(EXTRACTED MATERIAL begins)

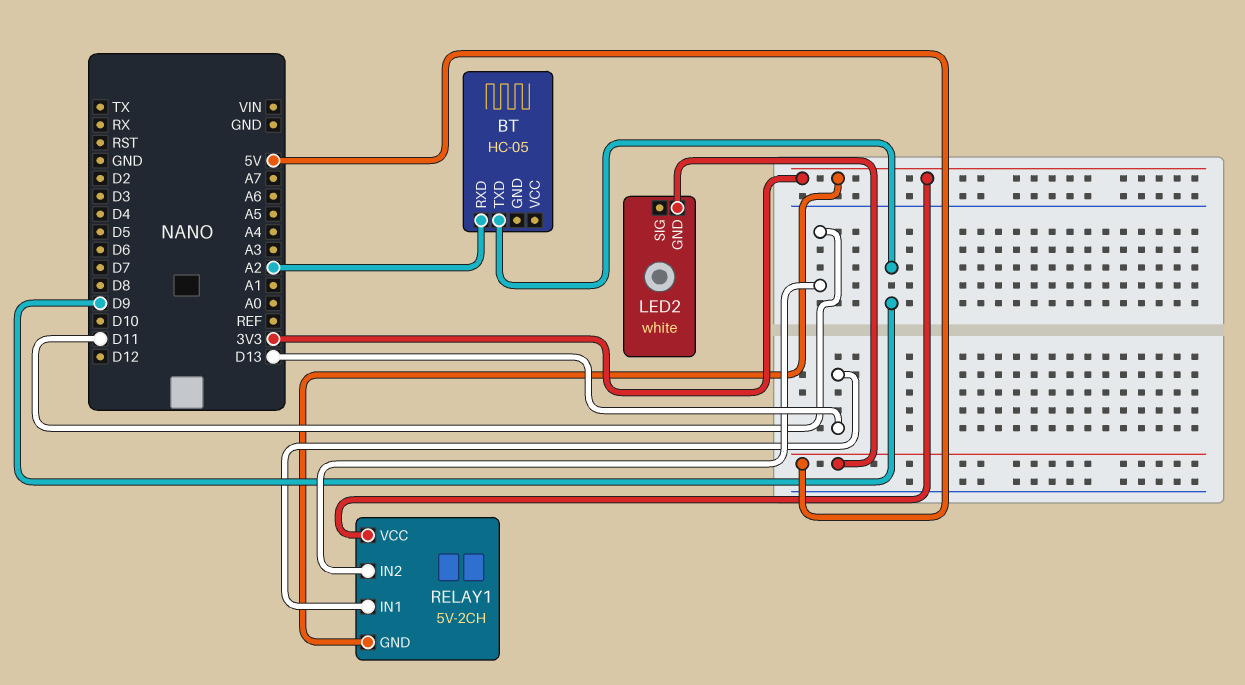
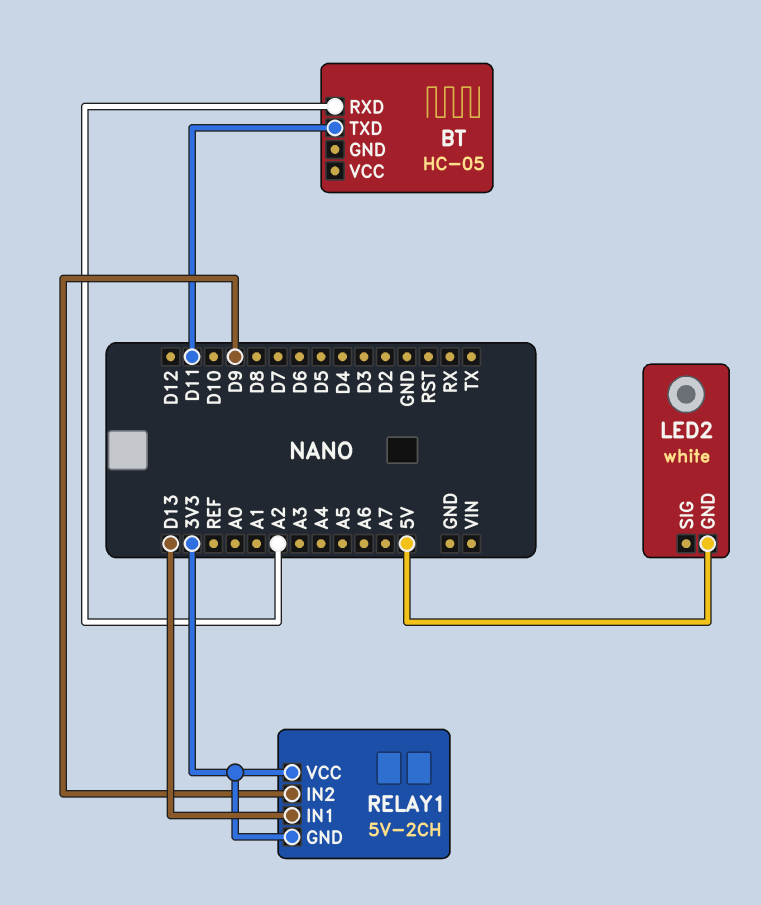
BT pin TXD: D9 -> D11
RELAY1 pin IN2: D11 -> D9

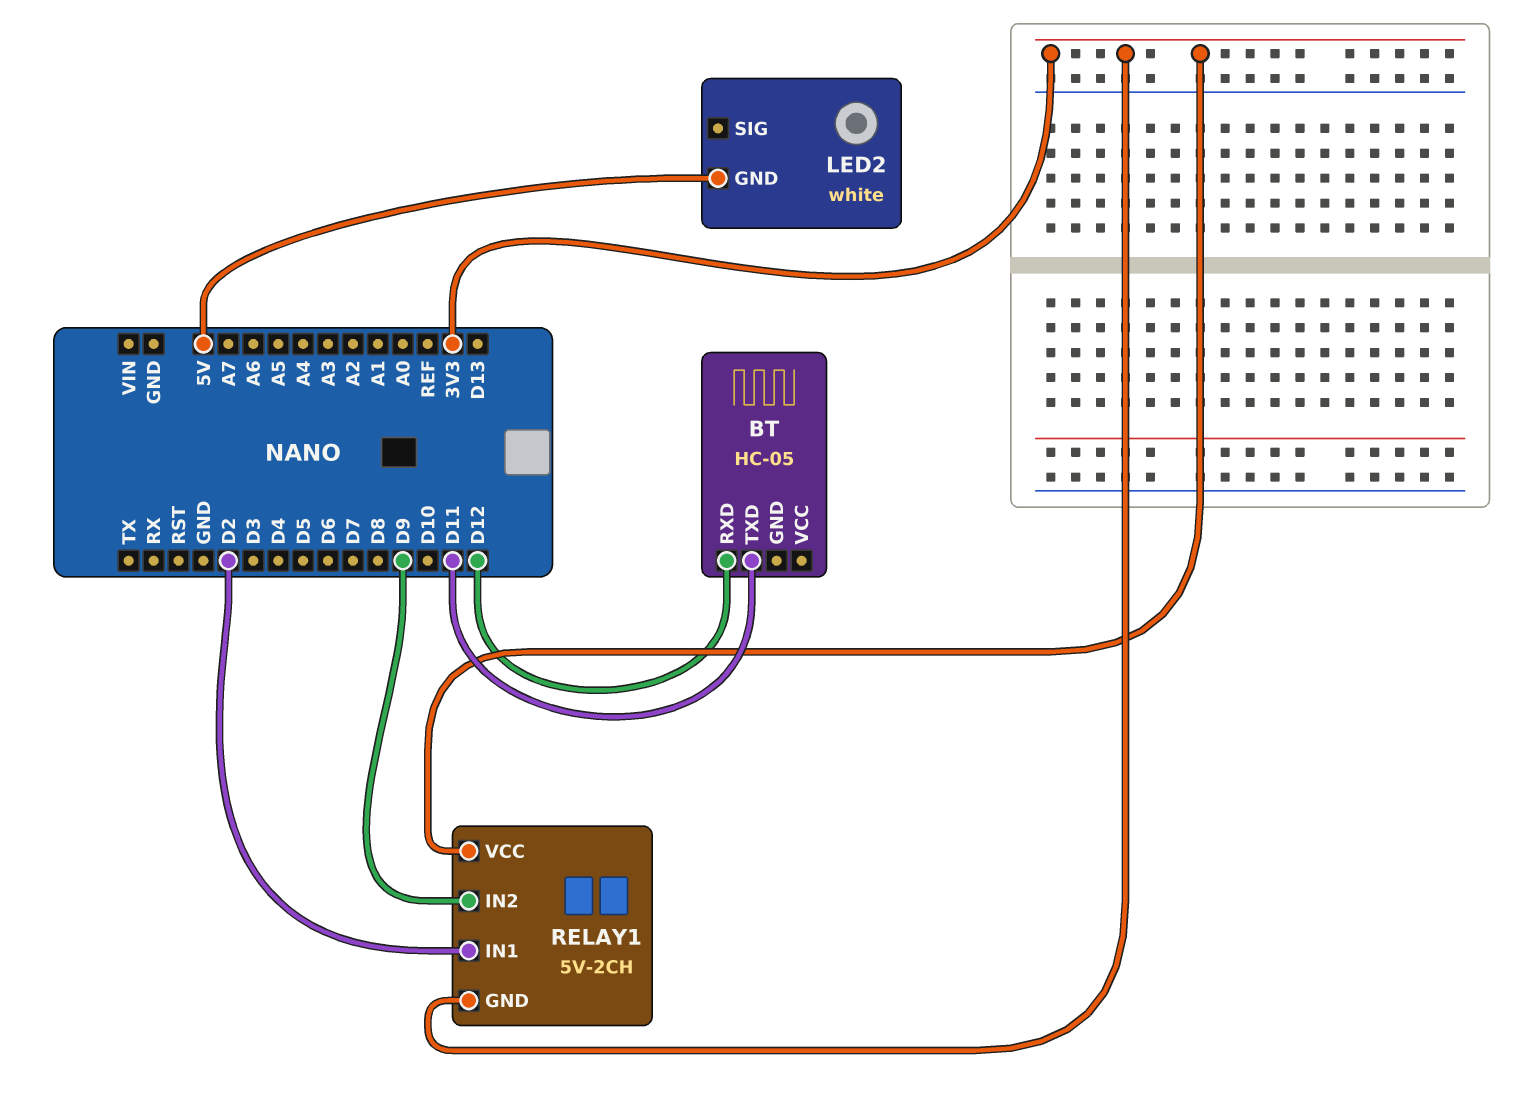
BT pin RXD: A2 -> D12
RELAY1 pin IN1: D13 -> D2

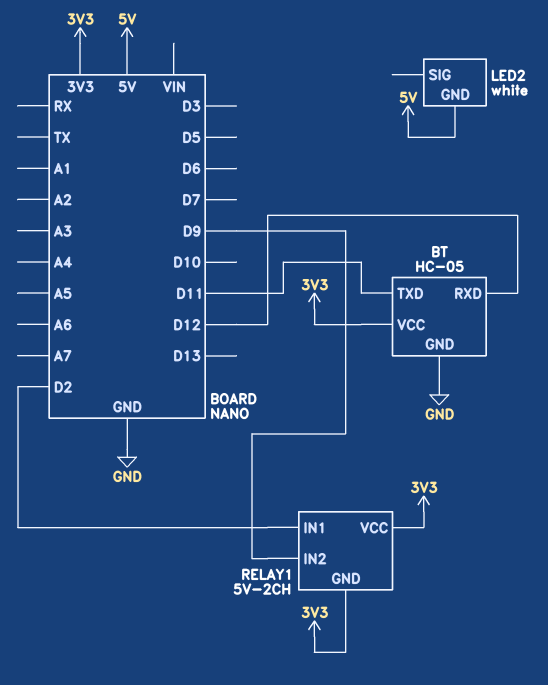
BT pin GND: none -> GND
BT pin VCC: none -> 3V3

(EXTRACTED MATERIAL ends)

Please print each entry exactly as given and keep pictures out of it.

BT pin TXD: D9 -> D11
RELAY1 pin IN2: D11 -> D9

BT pin RXD: A2 -> D12
RELAY1 pin IN1: D13 -> D2

BT pin GND: none -> GND
BT pin VCC: none -> 3V3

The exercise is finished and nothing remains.